> **Your goal**: Would you output the entries below only from the line containing "U6 pin VSS: 0V -> VA" through the line containing "V1: none -> AC 24V (GND, U1/VIN)", exactly as they stand and with both ends included?

> **Data supplied**:
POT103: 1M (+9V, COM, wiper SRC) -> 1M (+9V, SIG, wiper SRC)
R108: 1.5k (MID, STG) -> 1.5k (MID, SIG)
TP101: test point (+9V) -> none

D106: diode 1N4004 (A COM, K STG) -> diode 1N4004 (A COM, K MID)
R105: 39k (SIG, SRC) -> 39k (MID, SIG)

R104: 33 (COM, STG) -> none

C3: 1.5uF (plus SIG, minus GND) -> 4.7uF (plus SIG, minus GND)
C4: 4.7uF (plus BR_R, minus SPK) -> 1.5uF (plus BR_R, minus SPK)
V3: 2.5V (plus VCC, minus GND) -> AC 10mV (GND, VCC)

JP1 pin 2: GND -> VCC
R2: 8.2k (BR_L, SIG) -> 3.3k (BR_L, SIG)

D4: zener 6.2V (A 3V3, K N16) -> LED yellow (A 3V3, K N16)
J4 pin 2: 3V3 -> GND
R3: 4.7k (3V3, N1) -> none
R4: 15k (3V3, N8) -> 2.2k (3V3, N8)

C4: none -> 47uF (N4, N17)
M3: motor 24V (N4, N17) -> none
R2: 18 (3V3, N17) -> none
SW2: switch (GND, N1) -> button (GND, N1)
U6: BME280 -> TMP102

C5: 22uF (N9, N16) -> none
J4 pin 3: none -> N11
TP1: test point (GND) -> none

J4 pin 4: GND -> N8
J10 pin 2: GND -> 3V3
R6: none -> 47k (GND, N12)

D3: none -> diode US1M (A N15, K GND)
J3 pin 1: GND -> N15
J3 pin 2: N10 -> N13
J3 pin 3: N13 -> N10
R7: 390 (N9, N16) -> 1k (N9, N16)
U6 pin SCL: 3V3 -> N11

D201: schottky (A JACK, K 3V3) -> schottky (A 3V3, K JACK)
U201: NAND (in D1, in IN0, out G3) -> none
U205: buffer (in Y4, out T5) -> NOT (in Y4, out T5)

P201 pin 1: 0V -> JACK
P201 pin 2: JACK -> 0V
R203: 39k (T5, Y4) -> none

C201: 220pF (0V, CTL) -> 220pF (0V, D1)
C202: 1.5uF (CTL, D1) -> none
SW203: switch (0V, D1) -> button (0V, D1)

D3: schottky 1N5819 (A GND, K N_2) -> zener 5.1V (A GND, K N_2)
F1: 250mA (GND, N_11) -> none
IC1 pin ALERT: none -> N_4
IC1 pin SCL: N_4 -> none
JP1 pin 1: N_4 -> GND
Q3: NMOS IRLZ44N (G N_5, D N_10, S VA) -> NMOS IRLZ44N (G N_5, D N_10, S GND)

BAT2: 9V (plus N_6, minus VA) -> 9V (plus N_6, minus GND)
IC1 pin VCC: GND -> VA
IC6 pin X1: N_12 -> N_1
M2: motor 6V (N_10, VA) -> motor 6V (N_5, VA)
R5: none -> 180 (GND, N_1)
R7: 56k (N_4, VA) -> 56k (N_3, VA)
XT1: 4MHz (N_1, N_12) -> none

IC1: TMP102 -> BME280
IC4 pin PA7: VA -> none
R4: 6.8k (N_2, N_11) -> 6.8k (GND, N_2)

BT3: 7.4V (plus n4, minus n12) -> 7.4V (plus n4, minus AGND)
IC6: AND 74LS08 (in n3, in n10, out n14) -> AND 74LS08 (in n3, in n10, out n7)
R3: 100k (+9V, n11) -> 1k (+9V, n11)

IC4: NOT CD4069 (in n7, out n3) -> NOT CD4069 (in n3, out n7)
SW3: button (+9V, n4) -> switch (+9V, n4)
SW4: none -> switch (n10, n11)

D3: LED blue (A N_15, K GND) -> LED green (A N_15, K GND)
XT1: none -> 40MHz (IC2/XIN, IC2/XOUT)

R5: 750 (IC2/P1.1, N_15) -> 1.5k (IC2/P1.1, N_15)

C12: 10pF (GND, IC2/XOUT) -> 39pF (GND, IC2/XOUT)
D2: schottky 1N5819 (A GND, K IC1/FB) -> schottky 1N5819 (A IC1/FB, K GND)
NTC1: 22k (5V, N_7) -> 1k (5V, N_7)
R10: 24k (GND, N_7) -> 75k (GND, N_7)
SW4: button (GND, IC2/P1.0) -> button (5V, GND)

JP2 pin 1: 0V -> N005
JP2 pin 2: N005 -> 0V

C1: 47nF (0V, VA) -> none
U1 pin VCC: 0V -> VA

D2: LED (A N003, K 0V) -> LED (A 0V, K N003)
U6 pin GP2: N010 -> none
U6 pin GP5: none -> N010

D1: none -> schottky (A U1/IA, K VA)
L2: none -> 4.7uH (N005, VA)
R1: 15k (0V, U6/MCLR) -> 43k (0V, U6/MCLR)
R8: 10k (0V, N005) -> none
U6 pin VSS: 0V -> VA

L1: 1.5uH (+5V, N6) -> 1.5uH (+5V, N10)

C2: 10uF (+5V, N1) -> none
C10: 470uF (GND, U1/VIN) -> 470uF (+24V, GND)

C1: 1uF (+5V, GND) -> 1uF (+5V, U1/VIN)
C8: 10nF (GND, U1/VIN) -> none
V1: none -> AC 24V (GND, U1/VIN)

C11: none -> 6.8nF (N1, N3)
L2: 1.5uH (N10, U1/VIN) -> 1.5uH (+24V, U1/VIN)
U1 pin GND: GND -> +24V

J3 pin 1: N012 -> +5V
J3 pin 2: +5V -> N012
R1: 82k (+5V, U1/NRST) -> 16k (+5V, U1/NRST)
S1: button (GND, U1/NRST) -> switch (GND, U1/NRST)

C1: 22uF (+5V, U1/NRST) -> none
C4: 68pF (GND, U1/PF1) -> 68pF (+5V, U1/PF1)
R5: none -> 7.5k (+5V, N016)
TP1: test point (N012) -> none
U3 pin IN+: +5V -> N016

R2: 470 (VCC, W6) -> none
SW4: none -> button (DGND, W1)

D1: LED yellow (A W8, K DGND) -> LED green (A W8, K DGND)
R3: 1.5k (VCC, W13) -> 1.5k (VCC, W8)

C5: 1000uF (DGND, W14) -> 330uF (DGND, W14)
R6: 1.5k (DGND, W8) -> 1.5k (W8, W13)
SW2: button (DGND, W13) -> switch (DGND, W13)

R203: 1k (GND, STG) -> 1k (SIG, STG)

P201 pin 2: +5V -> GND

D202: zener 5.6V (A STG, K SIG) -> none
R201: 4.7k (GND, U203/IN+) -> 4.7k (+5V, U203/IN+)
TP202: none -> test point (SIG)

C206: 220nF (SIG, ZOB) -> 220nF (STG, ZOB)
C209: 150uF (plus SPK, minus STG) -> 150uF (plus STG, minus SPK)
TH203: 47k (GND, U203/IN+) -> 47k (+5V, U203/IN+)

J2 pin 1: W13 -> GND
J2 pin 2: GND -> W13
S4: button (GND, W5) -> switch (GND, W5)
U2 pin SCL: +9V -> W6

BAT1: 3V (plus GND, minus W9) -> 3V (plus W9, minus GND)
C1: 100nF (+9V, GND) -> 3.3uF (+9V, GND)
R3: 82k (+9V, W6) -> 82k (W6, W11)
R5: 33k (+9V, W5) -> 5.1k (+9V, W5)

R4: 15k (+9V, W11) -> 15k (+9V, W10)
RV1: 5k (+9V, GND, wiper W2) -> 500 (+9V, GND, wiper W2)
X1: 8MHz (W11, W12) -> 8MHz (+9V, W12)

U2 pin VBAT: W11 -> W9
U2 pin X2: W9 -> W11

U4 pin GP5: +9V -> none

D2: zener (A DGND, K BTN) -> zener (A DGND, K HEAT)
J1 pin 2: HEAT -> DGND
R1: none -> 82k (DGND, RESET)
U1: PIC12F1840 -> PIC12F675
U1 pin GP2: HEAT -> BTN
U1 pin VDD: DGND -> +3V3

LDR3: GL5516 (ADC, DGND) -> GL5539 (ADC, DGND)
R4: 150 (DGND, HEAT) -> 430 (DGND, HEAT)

> **Written solution**:
U6 pin VSS: 0V -> VA

L1: 1.5uH (+5V, N6) -> 1.5uH (+5V, N10)

C2: 10uF (+5V, N1) -> none
C10: 470uF (GND, U1/VIN) -> 470uF (+24V, GND)

C1: 1uF (+5V, GND) -> 1uF (+5V, U1/VIN)
C8: 10nF (GND, U1/VIN) -> none
V1: none -> AC 24V (GND, U1/VIN)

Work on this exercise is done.